◆ Provided records
★ ★ ★ ★ ★ ★ ★

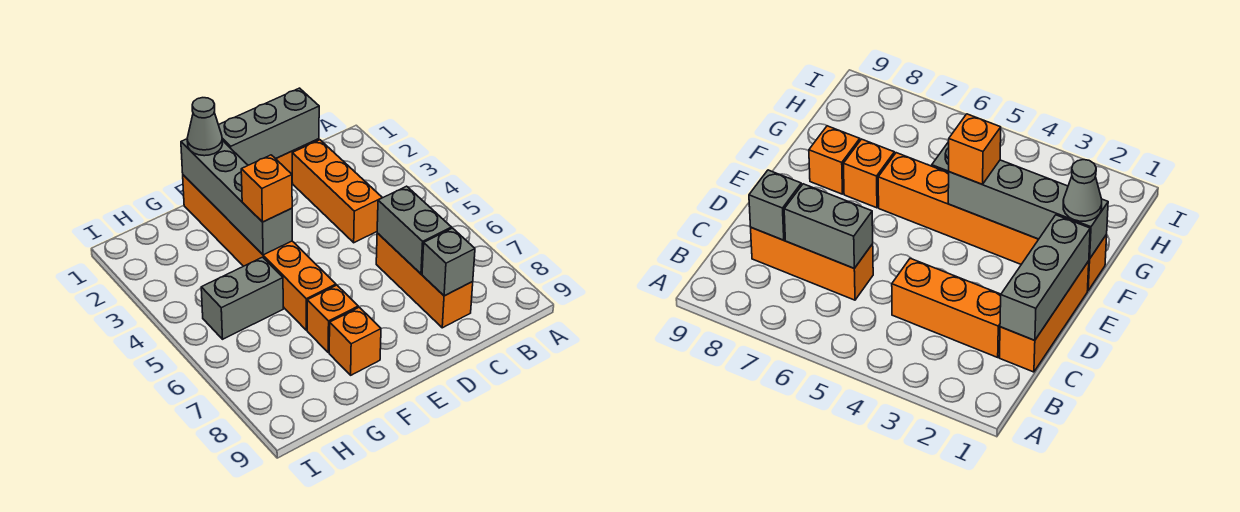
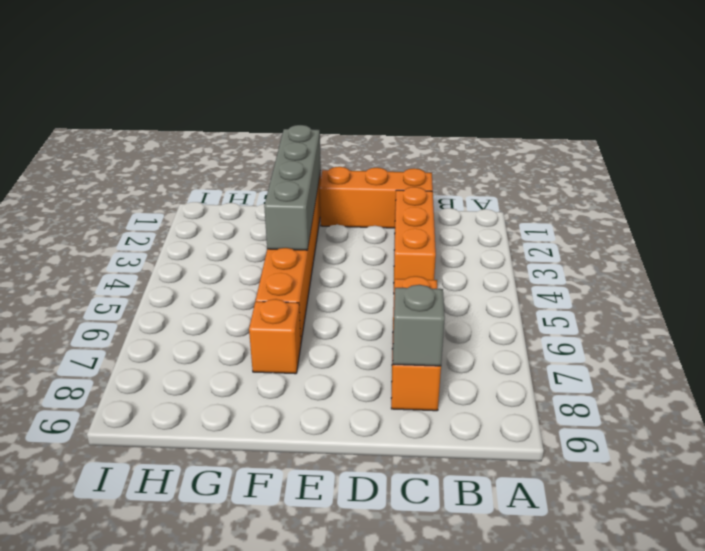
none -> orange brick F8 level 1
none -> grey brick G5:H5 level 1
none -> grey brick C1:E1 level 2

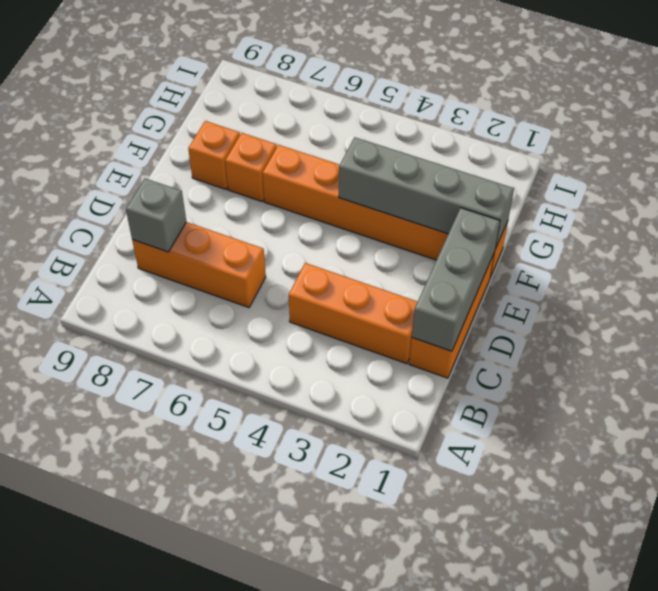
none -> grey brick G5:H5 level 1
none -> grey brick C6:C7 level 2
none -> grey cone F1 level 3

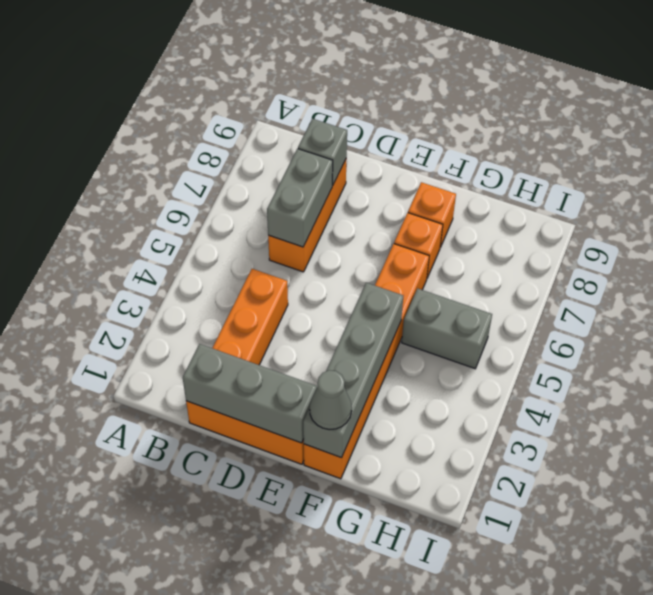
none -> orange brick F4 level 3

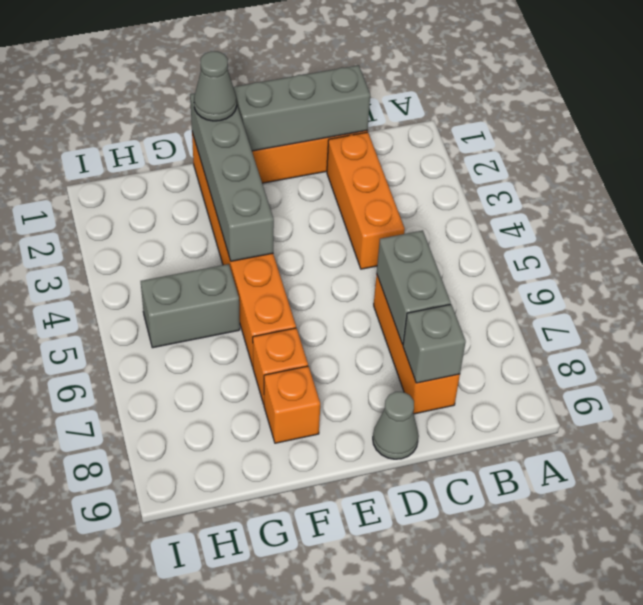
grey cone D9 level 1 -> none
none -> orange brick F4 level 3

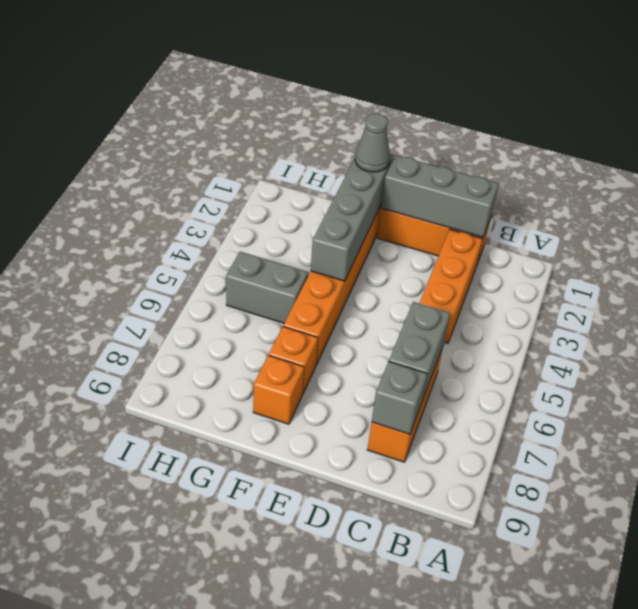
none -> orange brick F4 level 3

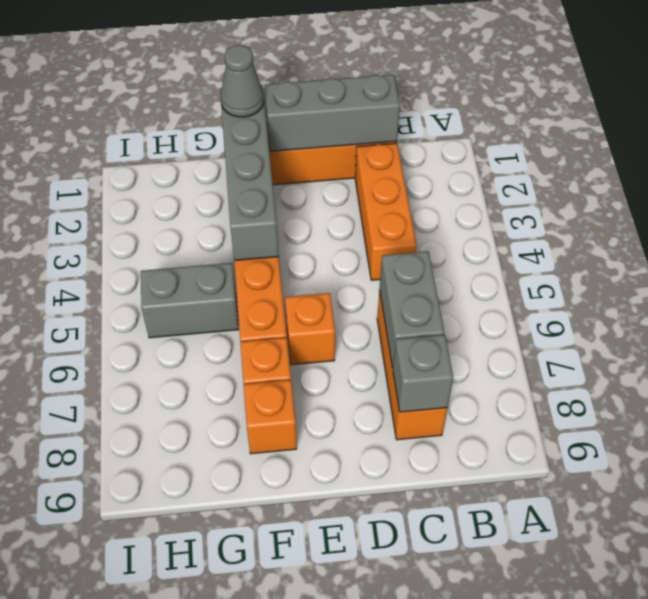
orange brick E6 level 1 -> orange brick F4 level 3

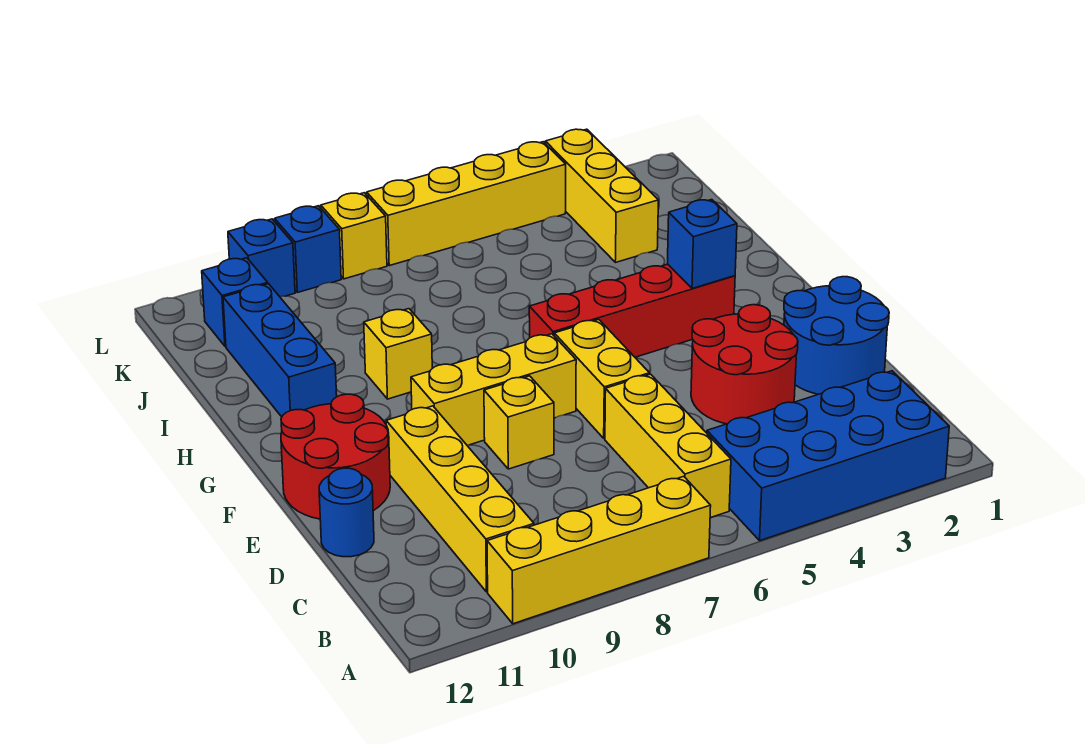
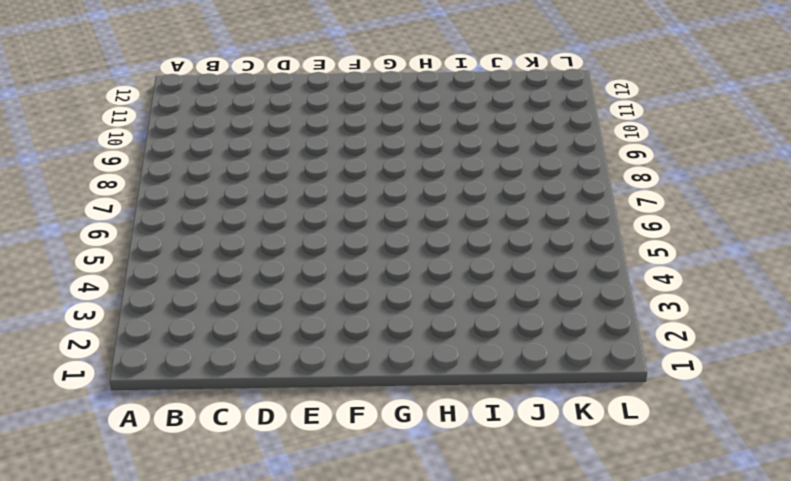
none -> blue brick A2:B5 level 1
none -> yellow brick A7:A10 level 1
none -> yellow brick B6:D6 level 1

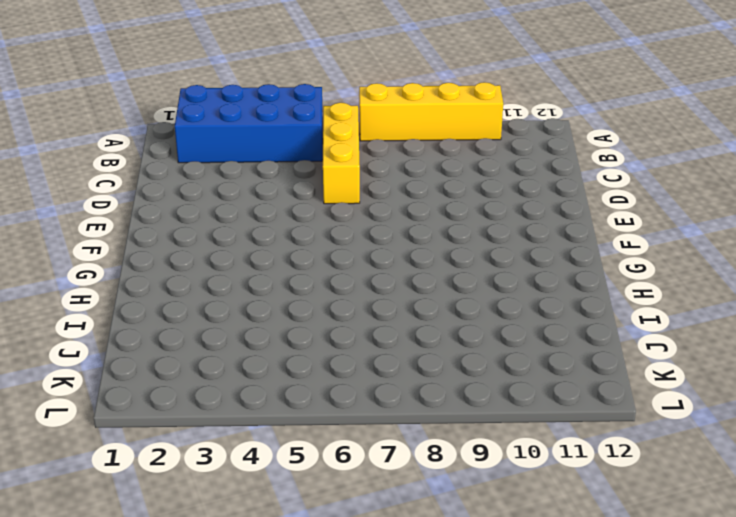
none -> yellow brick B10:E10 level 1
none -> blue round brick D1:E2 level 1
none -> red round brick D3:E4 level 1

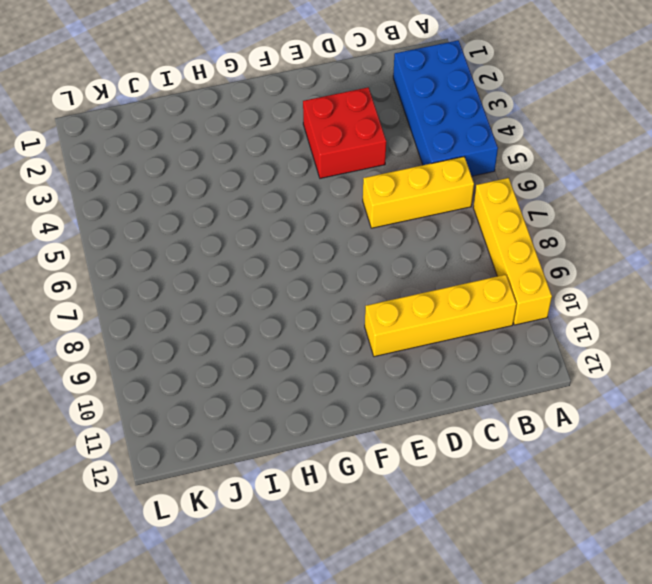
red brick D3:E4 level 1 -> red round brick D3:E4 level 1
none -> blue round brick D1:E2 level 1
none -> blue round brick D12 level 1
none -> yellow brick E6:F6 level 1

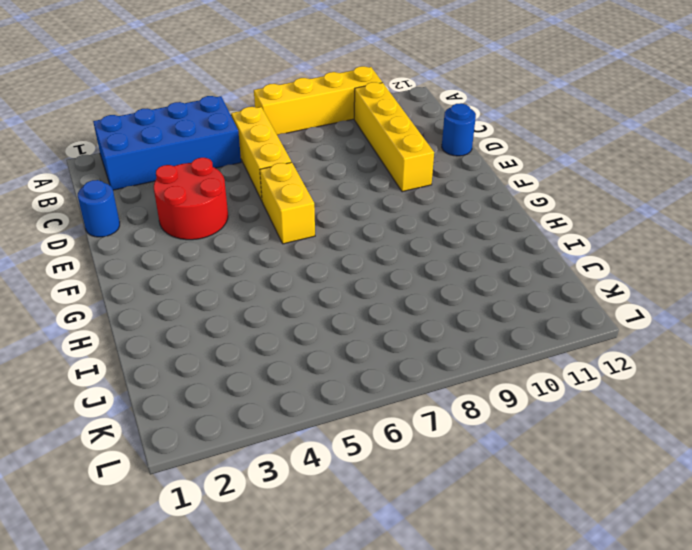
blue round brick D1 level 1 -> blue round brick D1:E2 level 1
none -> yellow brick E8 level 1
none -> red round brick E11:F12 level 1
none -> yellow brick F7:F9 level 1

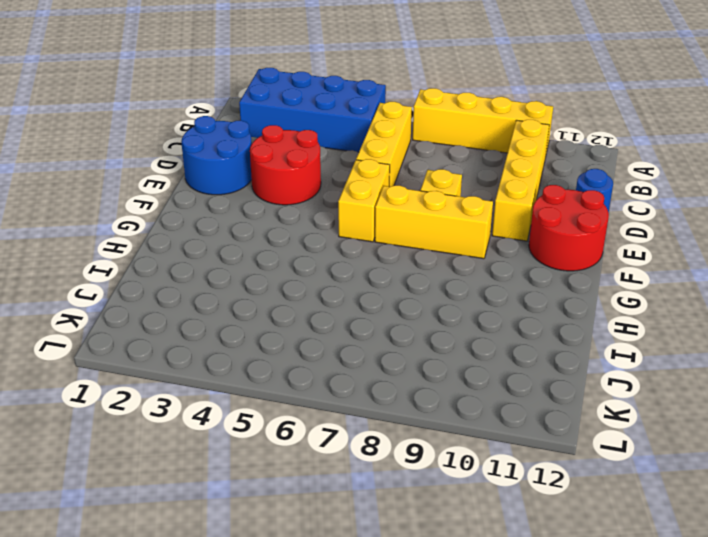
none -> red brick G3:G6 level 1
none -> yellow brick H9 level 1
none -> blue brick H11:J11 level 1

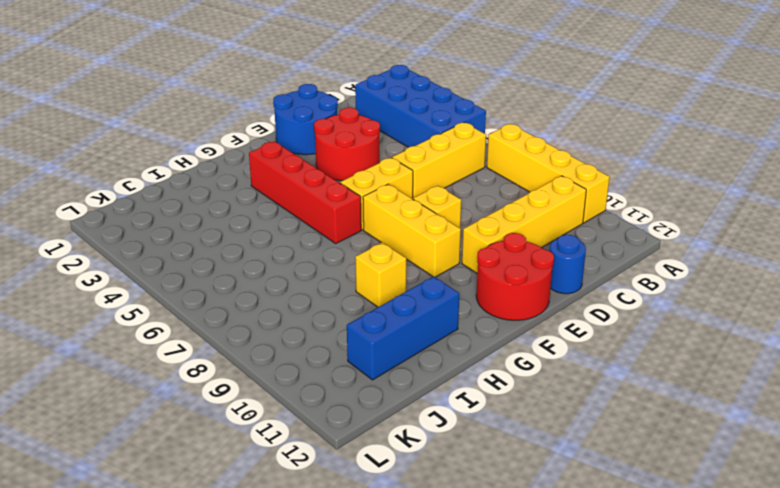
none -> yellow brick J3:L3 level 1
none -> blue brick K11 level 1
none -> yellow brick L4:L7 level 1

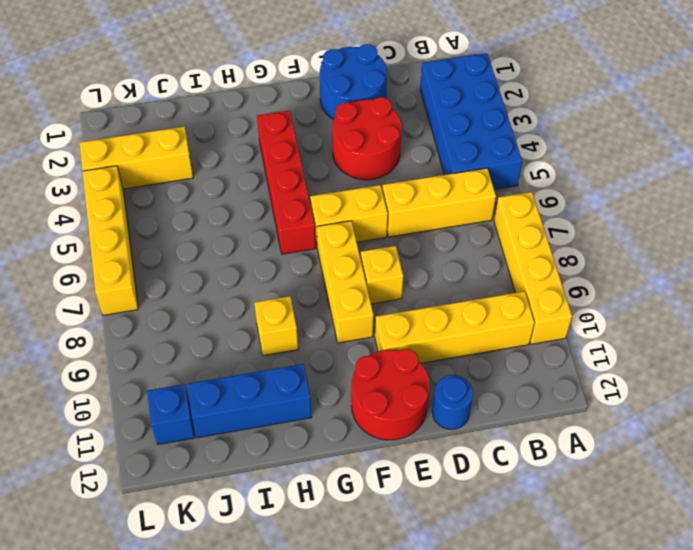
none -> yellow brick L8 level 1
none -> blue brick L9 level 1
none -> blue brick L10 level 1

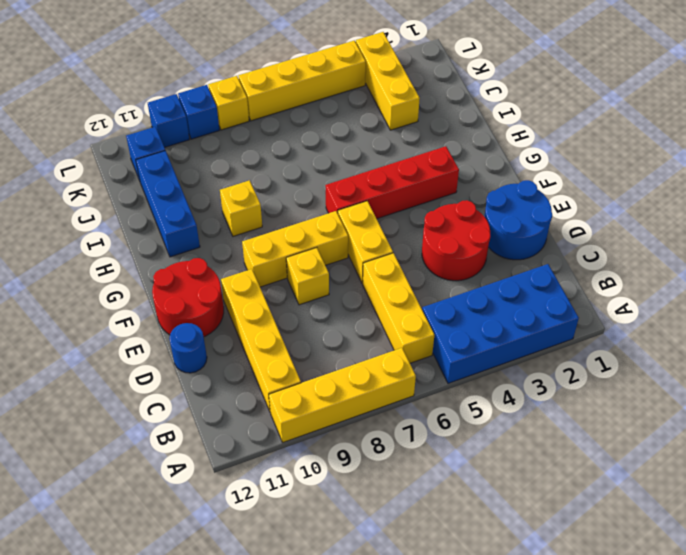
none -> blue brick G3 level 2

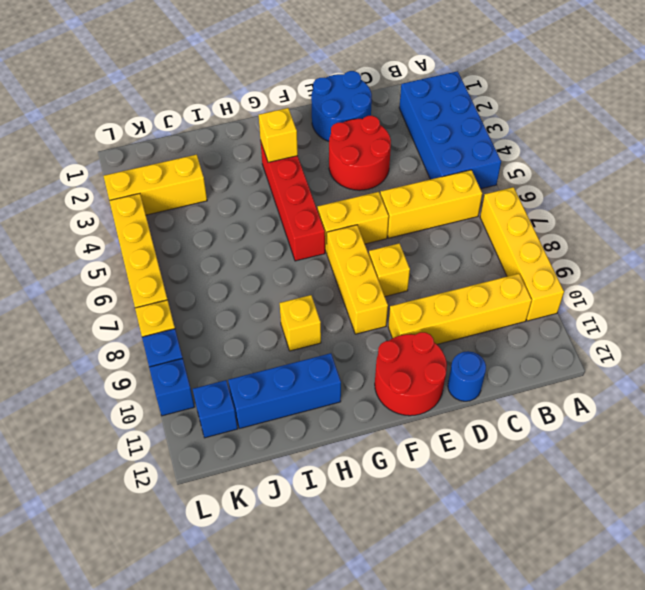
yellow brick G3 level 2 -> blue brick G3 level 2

★ ★ ★ ★ ★ ★ ★

◆ What to produce
Begin with the first line of the entries above and write out each line exactly, ending with the line containing "none -> blue brick A2:B5 level 1". Leave out pictures.

◆ Response for this exercise
none -> orange brick F8 level 1
none -> grey brick G5:H5 level 1
none -> grey brick C1:E1 level 2

none -> grey brick G5:H5 level 1
none -> grey brick C6:C7 level 2
none -> grey cone F1 level 3

none -> orange brick F4 level 3

grey cone D9 level 1 -> none
none -> orange brick F4 level 3

none -> orange brick F4 level 3

orange brick E6 level 1 -> orange brick F4 level 3

none -> blue brick A2:B5 level 1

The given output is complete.